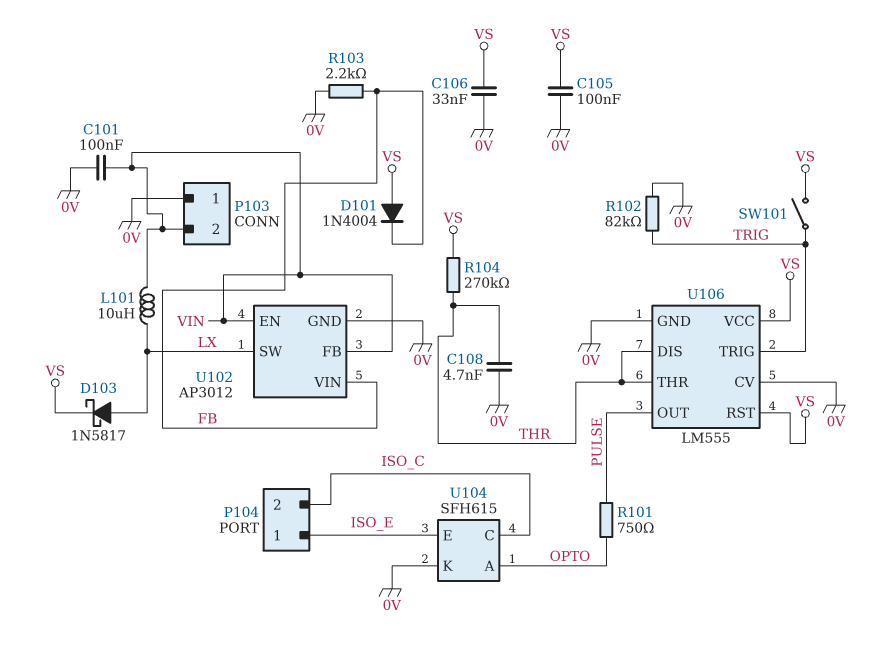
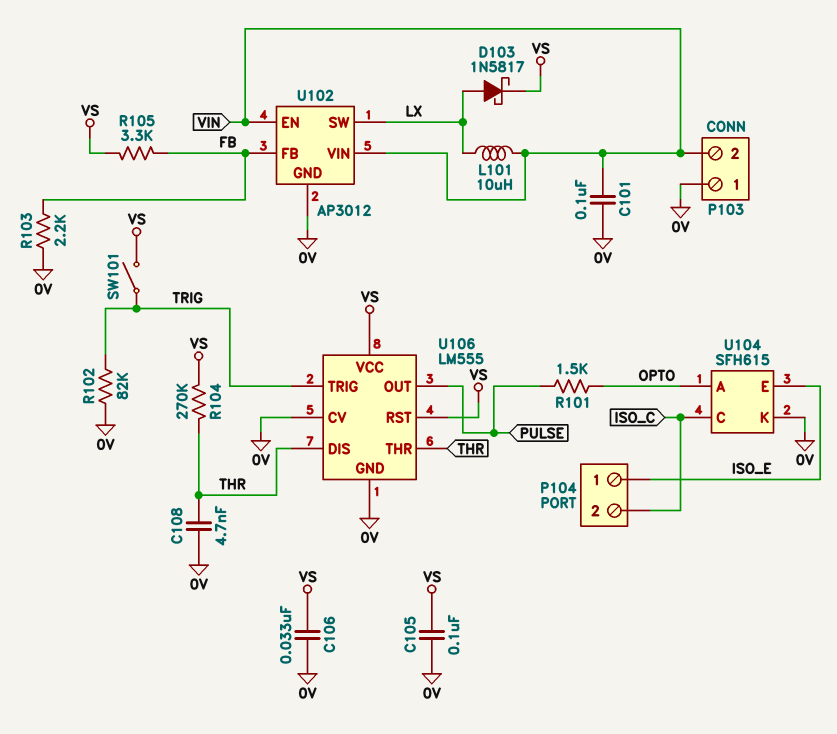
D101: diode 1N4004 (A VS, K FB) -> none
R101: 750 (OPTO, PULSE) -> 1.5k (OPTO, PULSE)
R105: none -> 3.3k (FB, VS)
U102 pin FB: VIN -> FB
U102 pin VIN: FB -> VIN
------------------------
▶ _ASSIGNED TASK_
Scan the listing for the string "none", then copy every line where it appears.

▶ _EXPECTED ANSWER_
D101: diode 1N4004 (A VS, K FB) -> none
R105: none -> 3.3k (FB, VS)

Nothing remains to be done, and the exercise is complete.